**Problem statement**
Reproduce every item below verbatim, one line per item, with no changes to characters, spacing, or order.

**Exercise inputs**
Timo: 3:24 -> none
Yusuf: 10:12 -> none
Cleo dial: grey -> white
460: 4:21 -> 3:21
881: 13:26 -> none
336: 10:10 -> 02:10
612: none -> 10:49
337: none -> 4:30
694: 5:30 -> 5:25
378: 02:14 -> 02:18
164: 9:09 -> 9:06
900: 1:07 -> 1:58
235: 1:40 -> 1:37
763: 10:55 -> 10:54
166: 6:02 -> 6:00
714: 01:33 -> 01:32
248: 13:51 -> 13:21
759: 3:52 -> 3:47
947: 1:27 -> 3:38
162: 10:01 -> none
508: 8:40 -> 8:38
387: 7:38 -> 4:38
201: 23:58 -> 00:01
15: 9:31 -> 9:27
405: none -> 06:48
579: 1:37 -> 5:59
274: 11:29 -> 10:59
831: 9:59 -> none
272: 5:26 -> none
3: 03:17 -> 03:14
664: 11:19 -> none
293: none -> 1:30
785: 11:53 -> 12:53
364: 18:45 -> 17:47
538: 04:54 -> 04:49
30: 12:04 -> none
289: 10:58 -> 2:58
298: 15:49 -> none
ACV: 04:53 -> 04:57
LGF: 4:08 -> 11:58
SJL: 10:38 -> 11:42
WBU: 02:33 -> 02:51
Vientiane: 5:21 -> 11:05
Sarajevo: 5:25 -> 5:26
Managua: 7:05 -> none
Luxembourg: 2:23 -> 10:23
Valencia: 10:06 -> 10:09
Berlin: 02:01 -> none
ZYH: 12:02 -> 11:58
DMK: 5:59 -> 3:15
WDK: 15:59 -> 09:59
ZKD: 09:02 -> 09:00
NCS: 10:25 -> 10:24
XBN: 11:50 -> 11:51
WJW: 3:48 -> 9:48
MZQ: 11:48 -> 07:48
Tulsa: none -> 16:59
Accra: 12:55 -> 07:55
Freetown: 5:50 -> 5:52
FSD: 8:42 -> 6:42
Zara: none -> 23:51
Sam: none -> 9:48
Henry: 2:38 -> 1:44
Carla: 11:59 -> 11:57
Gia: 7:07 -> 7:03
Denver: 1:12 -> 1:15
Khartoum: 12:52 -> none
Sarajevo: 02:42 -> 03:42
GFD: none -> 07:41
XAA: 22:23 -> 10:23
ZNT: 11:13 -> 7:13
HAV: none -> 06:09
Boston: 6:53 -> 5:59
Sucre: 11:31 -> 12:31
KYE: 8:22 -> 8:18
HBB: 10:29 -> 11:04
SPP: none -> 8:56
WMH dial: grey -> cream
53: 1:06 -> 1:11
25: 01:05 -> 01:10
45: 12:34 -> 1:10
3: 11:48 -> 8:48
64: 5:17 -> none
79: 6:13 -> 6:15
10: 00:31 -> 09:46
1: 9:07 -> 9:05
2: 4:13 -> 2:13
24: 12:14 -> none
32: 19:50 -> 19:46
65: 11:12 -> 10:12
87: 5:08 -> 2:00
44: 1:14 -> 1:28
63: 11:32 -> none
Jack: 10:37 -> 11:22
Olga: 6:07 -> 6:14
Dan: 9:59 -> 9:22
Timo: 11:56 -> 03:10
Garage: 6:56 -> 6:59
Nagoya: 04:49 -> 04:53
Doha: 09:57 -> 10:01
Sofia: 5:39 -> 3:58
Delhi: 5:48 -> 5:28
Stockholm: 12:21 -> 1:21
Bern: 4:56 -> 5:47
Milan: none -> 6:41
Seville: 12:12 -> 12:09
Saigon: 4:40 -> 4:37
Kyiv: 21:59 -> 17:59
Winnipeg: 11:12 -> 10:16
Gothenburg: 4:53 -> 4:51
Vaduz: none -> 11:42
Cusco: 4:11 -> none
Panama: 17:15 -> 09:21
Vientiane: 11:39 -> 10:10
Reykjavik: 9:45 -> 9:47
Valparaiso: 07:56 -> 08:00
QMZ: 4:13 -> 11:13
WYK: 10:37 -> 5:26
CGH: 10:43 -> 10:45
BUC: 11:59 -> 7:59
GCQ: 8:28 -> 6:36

**Output of the exercise**
Timo: 3:24 -> none
Yusuf: 10:12 -> none
Cleo dial: grey -> white
460: 4:21 -> 3:21
881: 13:26 -> none
336: 10:10 -> 02:10
612: none -> 10:49
337: none -> 4:30
694: 5:30 -> 5:25
378: 02:14 -> 02:18
164: 9:09 -> 9:06
900: 1:07 -> 1:58
235: 1:40 -> 1:37
763: 10:55 -> 10:54
166: 6:02 -> 6:00
714: 01:33 -> 01:32
248: 13:51 -> 13:21
759: 3:52 -> 3:47
947: 1:27 -> 3:38
162: 10:01 -> none
508: 8:40 -> 8:38
387: 7:38 -> 4:38
201: 23:58 -> 00:01
15: 9:31 -> 9:27
405: none -> 06:48
579: 1:37 -> 5:59
274: 11:29 -> 10:59
831: 9:59 -> none
272: 5:26 -> none
3: 03:17 -> 03:14
664: 11:19 -> none
293: none -> 1:30
785: 11:53 -> 12:53
364: 18:45 -> 17:47
538: 04:54 -> 04:49
30: 12:04 -> none
289: 10:58 -> 2:58
298: 15:49 -> none
ACV: 04:53 -> 04:57
LGF: 4:08 -> 11:58
SJL: 10:38 -> 11:42
WBU: 02:33 -> 02:51
Vientiane: 5:21 -> 11:05
Sarajevo: 5:25 -> 5:26
Managua: 7:05 -> none
Luxembourg: 2:23 -> 10:23
Valencia: 10:06 -> 10:09
Berlin: 02:01 -> none
ZYH: 12:02 -> 11:58
DMK: 5:59 -> 3:15
WDK: 15:59 -> 09:59
ZKD: 09:02 -> 09:00
NCS: 10:25 -> 10:24
XBN: 11:50 -> 11:51
WJW: 3:48 -> 9:48
MZQ: 11:48 -> 07:48
Tulsa: none -> 16:59
Accra: 12:55 -> 07:55
Freetown: 5:50 -> 5:52
FSD: 8:42 -> 6:42
Zara: none -> 23:51
Sam: none -> 9:48
Henry: 2:38 -> 1:44
Carla: 11:59 -> 11:57
Gia: 7:07 -> 7:03
Denver: 1:12 -> 1:15
Khartoum: 12:52 -> none
Sarajevo: 02:42 -> 03:42
GFD: none -> 07:41
XAA: 22:23 -> 10:23
ZNT: 11:13 -> 7:13
HAV: none -> 06:09
Boston: 6:53 -> 5:59
Sucre: 11:31 -> 12:31
KYE: 8:22 -> 8:18
HBB: 10:29 -> 11:04
SPP: none -> 8:56
WMH dial: grey -> cream
53: 1:06 -> 1:11
25: 01:05 -> 01:10
45: 12:34 -> 1:10
3: 11:48 -> 8:48
64: 5:17 -> none
79: 6:13 -> 6:15
10: 00:31 -> 09:46
1: 9:07 -> 9:05
2: 4:13 -> 2:13
24: 12:14 -> none
32: 19:50 -> 19:46
65: 11:12 -> 10:12
87: 5:08 -> 2:00
44: 1:14 -> 1:28
63: 11:32 -> none
Jack: 10:37 -> 11:22
Olga: 6:07 -> 6:14
Dan: 9:59 -> 9:22
Timo: 11:56 -> 03:10
Garage: 6:56 -> 6:59
Nagoya: 04:49 -> 04:53
Doha: 09:57 -> 10:01
Sofia: 5:39 -> 3:58
Delhi: 5:48 -> 5:28
Stockholm: 12:21 -> 1:21
Bern: 4:56 -> 5:47
Milan: none -> 6:41
Seville: 12:12 -> 12:09
Saigon: 4:40 -> 4:37
Kyiv: 21:59 -> 17:59
Winnipeg: 11:12 -> 10:16
Gothenburg: 4:53 -> 4:51
Vaduz: none -> 11:42
Cusco: 4:11 -> none
Panama: 17:15 -> 09:21
Vientiane: 11:39 -> 10:10
Reykjavik: 9:45 -> 9:47
Valparaiso: 07:56 -> 08:00
QMZ: 4:13 -> 11:13
WYK: 10:37 -> 5:26
CGH: 10:43 -> 10:45
BUC: 11:59 -> 7:59
GCQ: 8:28 -> 6:36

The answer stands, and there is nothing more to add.